ACTION ITEM:
In the copy, include no pictures. Reproduce the rest of the entries exactly.
_ _ _ _
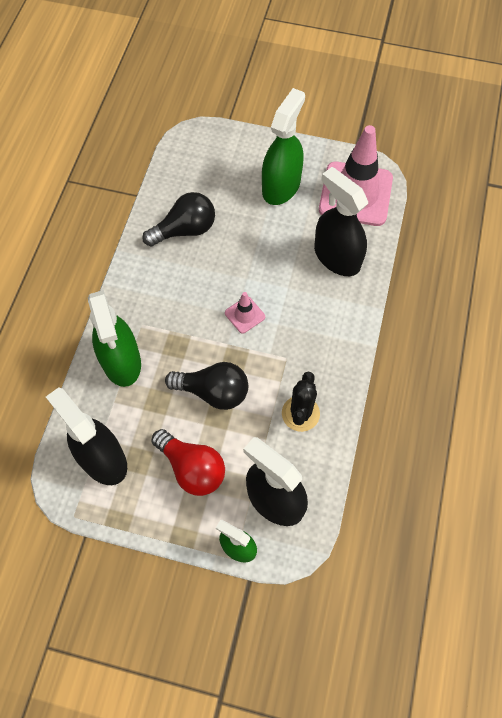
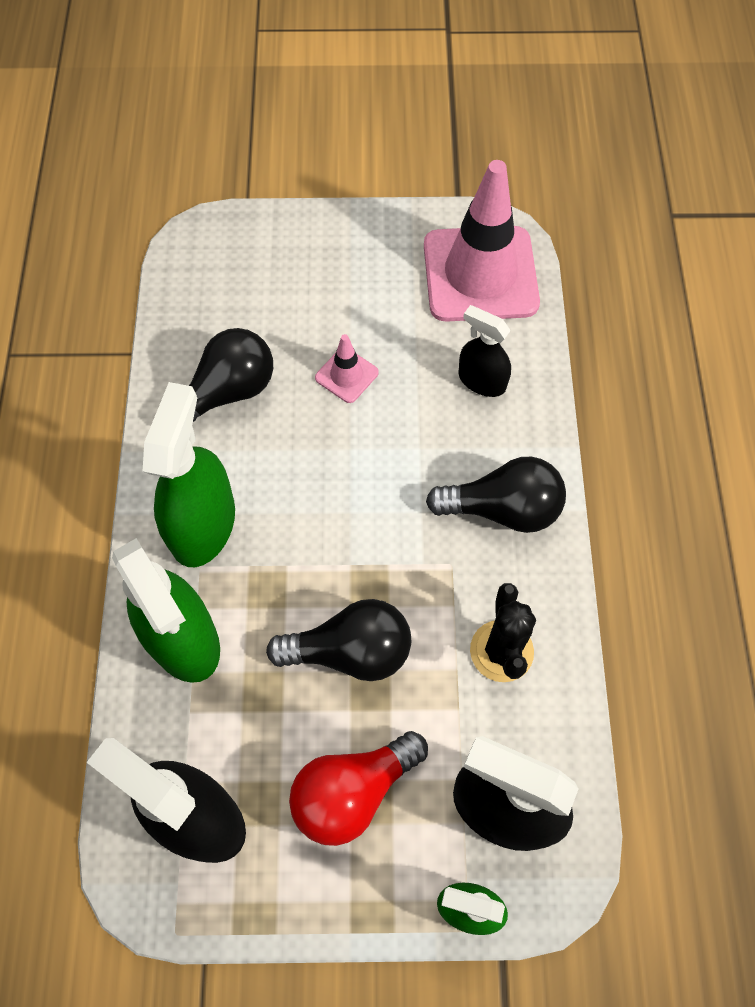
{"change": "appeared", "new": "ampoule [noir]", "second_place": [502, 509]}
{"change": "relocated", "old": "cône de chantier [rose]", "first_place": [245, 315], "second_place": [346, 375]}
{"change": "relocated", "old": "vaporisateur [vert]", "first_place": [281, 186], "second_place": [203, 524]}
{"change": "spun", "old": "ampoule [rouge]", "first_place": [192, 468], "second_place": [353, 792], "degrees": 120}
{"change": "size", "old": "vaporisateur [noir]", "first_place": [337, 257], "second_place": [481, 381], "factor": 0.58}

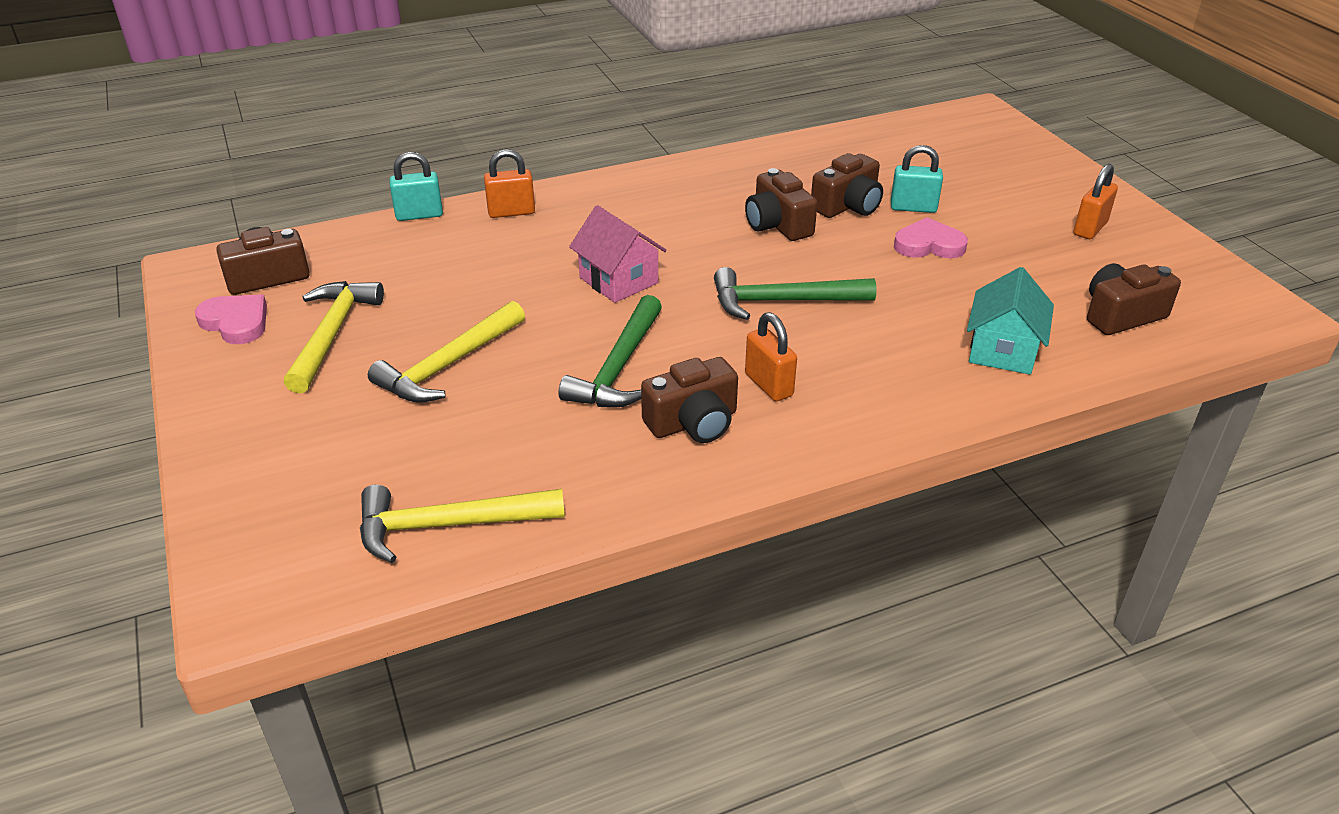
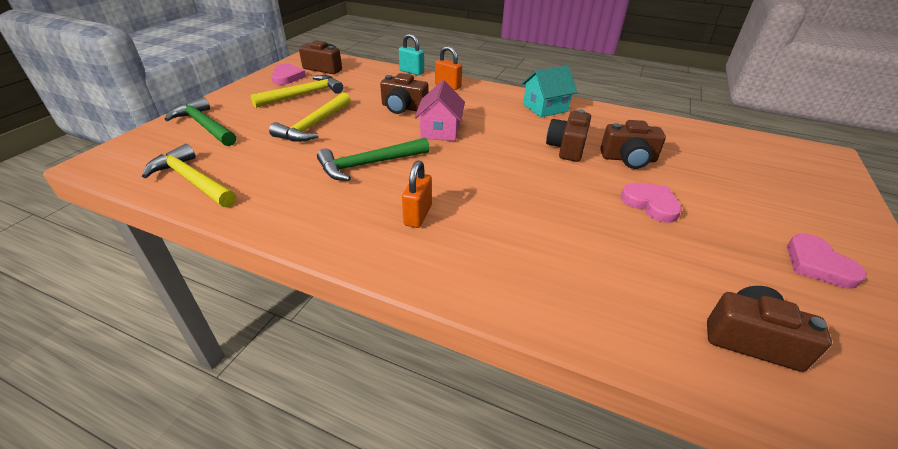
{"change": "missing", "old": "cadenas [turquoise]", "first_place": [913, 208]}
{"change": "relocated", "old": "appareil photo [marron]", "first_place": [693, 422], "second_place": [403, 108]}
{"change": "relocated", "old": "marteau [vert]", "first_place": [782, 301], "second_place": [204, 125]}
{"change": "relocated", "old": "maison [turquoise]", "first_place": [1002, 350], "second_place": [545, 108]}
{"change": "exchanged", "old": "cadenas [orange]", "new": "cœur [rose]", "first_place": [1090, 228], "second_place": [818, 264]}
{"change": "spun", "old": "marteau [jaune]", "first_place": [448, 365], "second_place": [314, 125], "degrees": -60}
_ _ _ _
RESPONSE AREA:
{"change": "appeared", "new": "ampoule [noir]", "second_place": [502, 509]}
{"change": "relocated", "old": "cône de chantier [rose]", "first_place": [245, 315], "second_place": [346, 375]}
{"change": "relocated", "old": "vaporisateur [vert]", "first_place": [281, 186], "second_place": [203, 524]}
{"change": "spun", "old": "ampoule [rouge]", "first_place": [192, 468], "second_place": [353, 792], "degrees": 120}
{"change": "size", "old": "vaporisateur [noir]", "first_place": [337, 257], "second_place": [481, 381], "factor": 0.58}

{"change": "missing", "old": "cadenas [turquoise]", "first_place": [913, 208]}
{"change": "relocated", "old": "appareil photo [marron]", "first_place": [693, 422], "second_place": [403, 108]}
{"change": "relocated", "old": "marteau [vert]", "first_place": [782, 301], "second_place": [204, 125]}
{"change": "relocated", "old": "maison [turquoise]", "first_place": [1002, 350], "second_place": [545, 108]}
{"change": "exchanged", "old": "cadenas [orange]", "new": "cœur [rose]", "first_place": [1090, 228], "second_place": [818, 264]}
{"change": "spun", "old": "marteau [jaune]", "first_place": [448, 365], "second_place": [314, 125], "degrees": -60}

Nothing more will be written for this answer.